◆ Task instructions
Transcribe the rest of the listing below, starting with the line that contains "V201: 15V (plus" and ending with the last line, exactly as written.

◆ Data listing
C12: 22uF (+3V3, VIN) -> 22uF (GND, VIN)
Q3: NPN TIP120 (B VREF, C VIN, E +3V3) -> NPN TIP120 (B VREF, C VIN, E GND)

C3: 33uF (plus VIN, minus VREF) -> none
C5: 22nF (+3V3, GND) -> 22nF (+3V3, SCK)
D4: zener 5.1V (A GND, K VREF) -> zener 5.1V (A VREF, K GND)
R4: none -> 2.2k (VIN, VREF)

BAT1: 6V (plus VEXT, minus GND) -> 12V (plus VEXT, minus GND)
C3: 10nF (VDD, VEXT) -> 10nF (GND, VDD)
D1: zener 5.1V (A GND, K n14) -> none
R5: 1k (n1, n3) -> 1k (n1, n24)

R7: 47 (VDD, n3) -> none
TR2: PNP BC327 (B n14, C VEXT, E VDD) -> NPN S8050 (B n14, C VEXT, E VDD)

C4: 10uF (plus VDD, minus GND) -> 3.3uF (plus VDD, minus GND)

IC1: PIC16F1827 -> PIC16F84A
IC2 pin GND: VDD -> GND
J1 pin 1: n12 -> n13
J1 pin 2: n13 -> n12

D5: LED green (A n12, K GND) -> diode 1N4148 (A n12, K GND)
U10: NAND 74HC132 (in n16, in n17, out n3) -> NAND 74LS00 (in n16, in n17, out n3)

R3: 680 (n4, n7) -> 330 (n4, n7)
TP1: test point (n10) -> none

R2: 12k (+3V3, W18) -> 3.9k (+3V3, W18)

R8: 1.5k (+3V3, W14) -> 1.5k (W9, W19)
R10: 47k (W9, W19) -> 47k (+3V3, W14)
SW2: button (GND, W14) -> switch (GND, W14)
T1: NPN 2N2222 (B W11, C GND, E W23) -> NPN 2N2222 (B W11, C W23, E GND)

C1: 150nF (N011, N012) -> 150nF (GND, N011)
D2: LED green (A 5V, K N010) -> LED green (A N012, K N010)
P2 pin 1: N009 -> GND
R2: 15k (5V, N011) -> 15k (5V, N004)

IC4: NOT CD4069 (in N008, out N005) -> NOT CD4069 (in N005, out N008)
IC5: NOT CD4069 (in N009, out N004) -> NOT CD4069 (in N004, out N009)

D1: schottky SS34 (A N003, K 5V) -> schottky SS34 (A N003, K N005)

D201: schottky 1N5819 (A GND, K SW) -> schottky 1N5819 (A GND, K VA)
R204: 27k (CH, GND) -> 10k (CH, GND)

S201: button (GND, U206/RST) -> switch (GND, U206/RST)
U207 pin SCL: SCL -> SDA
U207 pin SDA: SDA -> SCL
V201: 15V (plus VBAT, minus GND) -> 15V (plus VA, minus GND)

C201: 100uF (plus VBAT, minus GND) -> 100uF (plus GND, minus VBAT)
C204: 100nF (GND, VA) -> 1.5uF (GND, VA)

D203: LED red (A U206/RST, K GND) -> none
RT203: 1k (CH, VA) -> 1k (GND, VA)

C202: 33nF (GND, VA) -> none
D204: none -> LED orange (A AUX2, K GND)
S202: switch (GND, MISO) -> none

◆ Expected answer
V201: 15V (plus VBAT, minus GND) -> 15V (plus VA, minus GND)

C201: 100uF (plus VBAT, minus GND) -> 100uF (plus GND, minus VBAT)
C204: 100nF (GND, VA) -> 1.5uF (GND, VA)

D203: LED red (A U206/RST, K GND) -> none
RT203: 1k (CH, VA) -> 1k (GND, VA)

C202: 33nF (GND, VA) -> none
D204: none -> LED orange (A AUX2, K GND)
S202: switch (GND, MISO) -> none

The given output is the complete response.